(Object matching data)
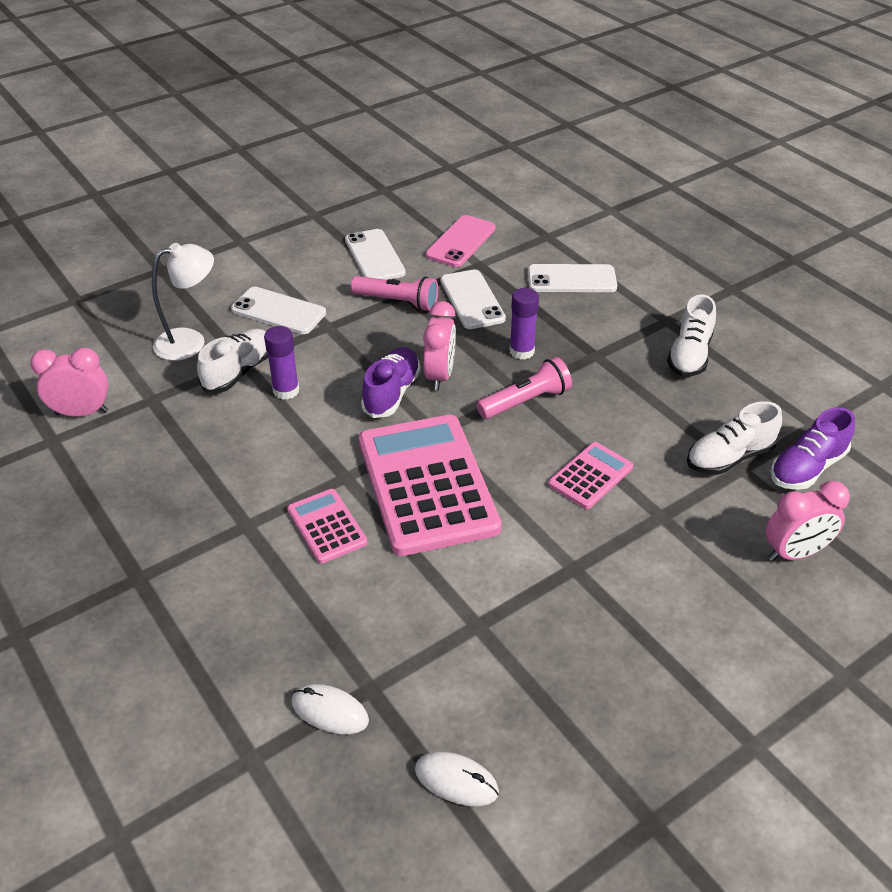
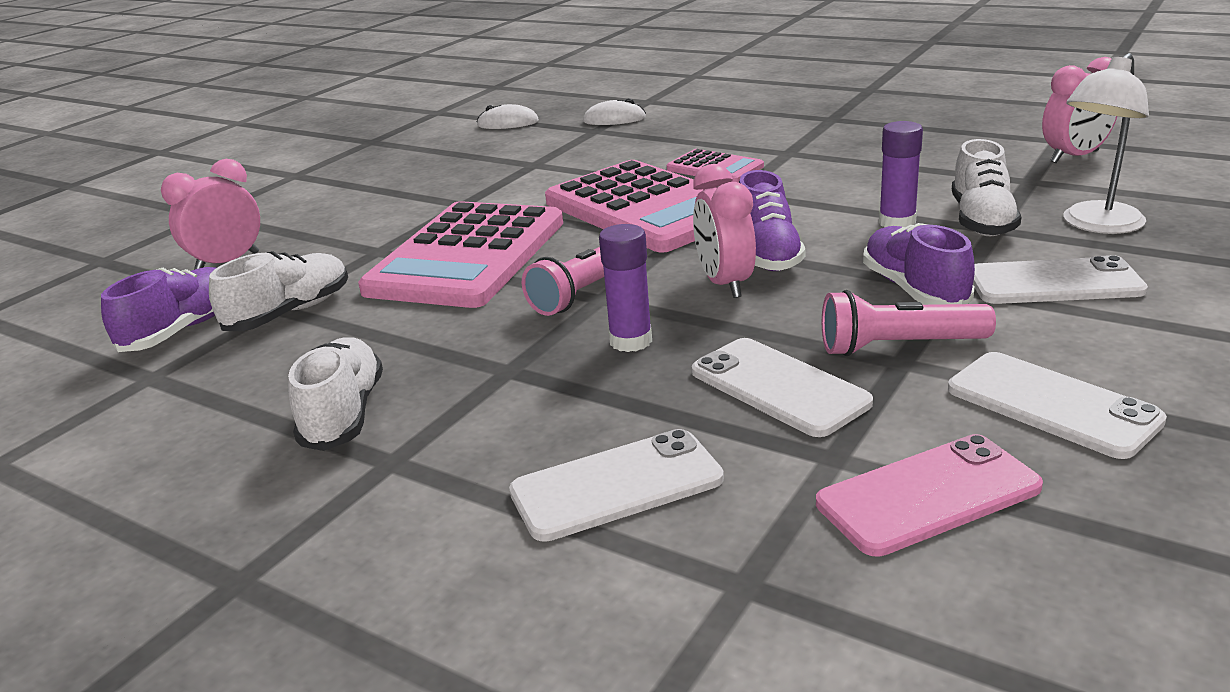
camera: 160 degrees right, 15 degrees down
pink phone [426,215,496,267] -> pink phone turned 60 degrees clockwise [816,434,1043,557]
pink calculator [548,442,633,509] -> pink calculator [358,201,563,308], size x2.09
none -> purple shoe [863,223,975,305]

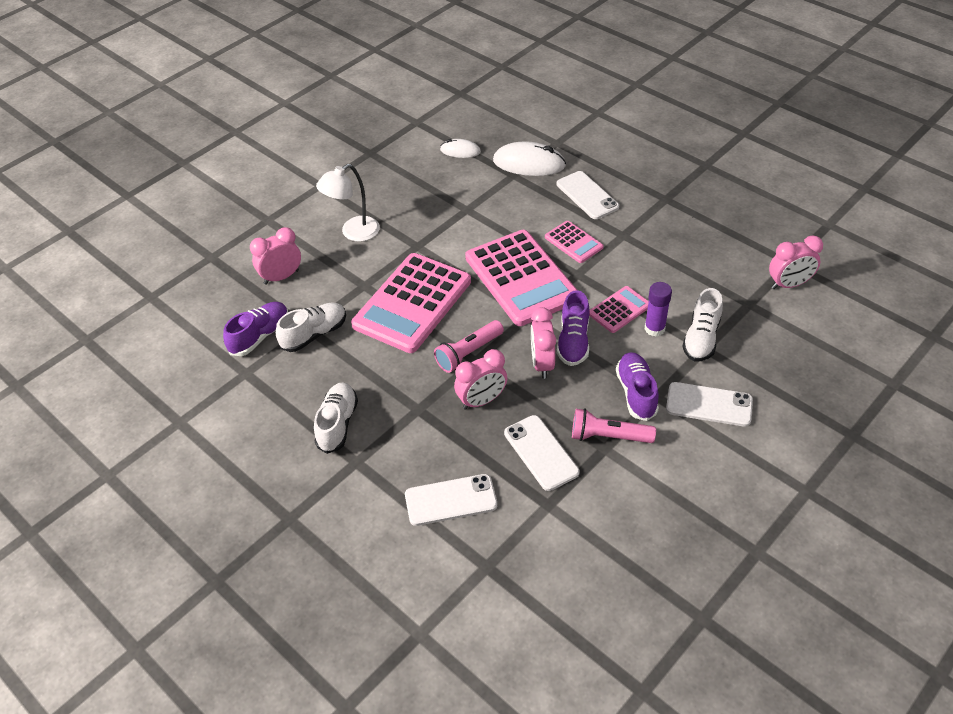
camera: 10 degrees right, 20 degrees up
white mouse [583,98,646,125] -> white mouse [493,141,566,176], size x1.75
purple glue stick [599,224,652,352] -> pink clock [454,349,507,410]
pink phone [816,434,1043,557] -> none
white phone [948,352,1167,459] -> white phone moved to [557,171,619,219]
white lamp [1064,53,1149,234] -> white lamp moved to [316,164,380,242]
none -> pink calculator [589,286,649,333]

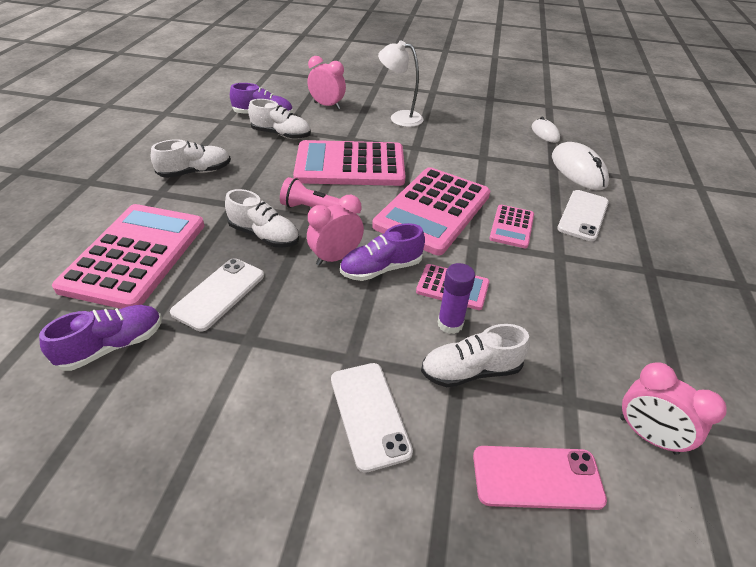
camera: 55 degrees right, 5 degrees down
white phone [405,474,497,526] -> pink calculator [52,204,205,309]
pink clock [454,349,507,410] -> white shoe [225,189,299,248]
pink flashlight [572,408,656,443] -> none
purple shoe [616,352,659,421] -> purple shoe moved to [39,305,162,371]
none -> pink phone [473,446,607,510]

■ **Instructions for the task**: What you produce should repeat the data word for word while omitting all images.

■ **Result**:
camera: 160 degrees right, 15 degrees down
pink phone [426,215,496,267] -> pink phone turned 60 degrees clockwise [816,434,1043,557]
pink calculator [548,442,633,509] -> pink calculator [358,201,563,308], size x2.09
none -> purple shoe [863,223,975,305]

camera: 10 degrees right, 20 degrees up
white mouse [583,98,646,125] -> white mouse [493,141,566,176], size x1.75
purple glue stick [599,224,652,352] -> pink clock [454,349,507,410]
pink phone [816,434,1043,557] -> none
white phone [948,352,1167,459] -> white phone moved to [557,171,619,219]
white lamp [1064,53,1149,234] -> white lamp moved to [316,164,380,242]
none -> pink calculator [589,286,649,333]

camera: 55 degrees right, 5 degrees down
white phone [405,474,497,526] -> pink calculator [52,204,205,309]
pink clock [454,349,507,410] -> white shoe [225,189,299,248]
pink flashlight [572,408,656,443] -> none
purple shoe [616,352,659,421] -> purple shoe moved to [39,305,162,371]
none -> pink phone [473,446,607,510]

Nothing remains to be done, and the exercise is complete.